■ Directions for this task ■
Reproduce exactly the lines below from the one containing "orange key: 2 -> 3" through the one containing "red duck: 4 -> 3", including both, and nothing else.

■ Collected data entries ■
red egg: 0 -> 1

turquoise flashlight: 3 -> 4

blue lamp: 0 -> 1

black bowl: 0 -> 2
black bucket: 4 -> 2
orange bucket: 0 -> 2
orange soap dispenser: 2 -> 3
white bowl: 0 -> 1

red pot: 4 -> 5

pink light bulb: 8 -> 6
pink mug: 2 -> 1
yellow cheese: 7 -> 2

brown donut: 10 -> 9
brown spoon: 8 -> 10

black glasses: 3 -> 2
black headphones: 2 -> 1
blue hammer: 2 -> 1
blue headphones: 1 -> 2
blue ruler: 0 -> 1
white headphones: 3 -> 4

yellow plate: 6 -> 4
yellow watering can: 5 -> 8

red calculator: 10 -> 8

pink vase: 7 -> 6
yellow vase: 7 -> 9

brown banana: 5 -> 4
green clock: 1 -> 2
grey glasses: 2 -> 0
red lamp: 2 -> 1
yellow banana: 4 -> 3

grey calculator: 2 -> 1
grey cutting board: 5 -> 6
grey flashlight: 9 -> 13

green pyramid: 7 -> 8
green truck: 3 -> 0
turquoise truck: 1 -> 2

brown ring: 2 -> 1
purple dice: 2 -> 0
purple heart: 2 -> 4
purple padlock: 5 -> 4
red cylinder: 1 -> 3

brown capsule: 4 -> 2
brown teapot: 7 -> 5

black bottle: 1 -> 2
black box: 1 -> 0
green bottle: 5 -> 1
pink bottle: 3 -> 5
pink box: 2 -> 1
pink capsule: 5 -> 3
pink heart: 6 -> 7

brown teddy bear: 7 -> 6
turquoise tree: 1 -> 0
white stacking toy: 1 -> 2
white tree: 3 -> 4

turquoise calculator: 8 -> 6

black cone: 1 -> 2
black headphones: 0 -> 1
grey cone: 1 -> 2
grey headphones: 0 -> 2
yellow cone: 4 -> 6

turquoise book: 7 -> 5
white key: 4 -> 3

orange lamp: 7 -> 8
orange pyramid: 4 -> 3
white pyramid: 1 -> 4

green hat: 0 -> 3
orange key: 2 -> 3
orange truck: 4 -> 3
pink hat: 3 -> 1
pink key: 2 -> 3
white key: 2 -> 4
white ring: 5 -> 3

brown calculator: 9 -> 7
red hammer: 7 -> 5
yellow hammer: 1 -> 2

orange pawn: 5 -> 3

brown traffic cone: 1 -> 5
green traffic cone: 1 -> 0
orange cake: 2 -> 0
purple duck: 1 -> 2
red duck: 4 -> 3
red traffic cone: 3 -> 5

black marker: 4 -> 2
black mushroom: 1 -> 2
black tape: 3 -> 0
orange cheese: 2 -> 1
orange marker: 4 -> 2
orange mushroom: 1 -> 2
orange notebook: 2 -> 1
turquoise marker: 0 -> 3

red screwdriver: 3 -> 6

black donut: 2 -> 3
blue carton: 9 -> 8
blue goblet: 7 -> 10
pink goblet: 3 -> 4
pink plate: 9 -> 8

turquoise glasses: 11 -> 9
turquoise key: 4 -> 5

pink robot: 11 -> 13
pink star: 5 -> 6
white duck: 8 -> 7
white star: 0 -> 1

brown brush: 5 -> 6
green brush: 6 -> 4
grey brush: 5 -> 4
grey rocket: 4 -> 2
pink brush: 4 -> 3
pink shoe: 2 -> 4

■ Exercise answer ■
orange key: 2 -> 3
orange truck: 4 -> 3
pink hat: 3 -> 1
pink key: 2 -> 3
white key: 2 -> 4
white ring: 5 -> 3

brown calculator: 9 -> 7
red hammer: 7 -> 5
yellow hammer: 1 -> 2

orange pawn: 5 -> 3

brown traffic cone: 1 -> 5
green traffic cone: 1 -> 0
orange cake: 2 -> 0
purple duck: 1 -> 2
red duck: 4 -> 3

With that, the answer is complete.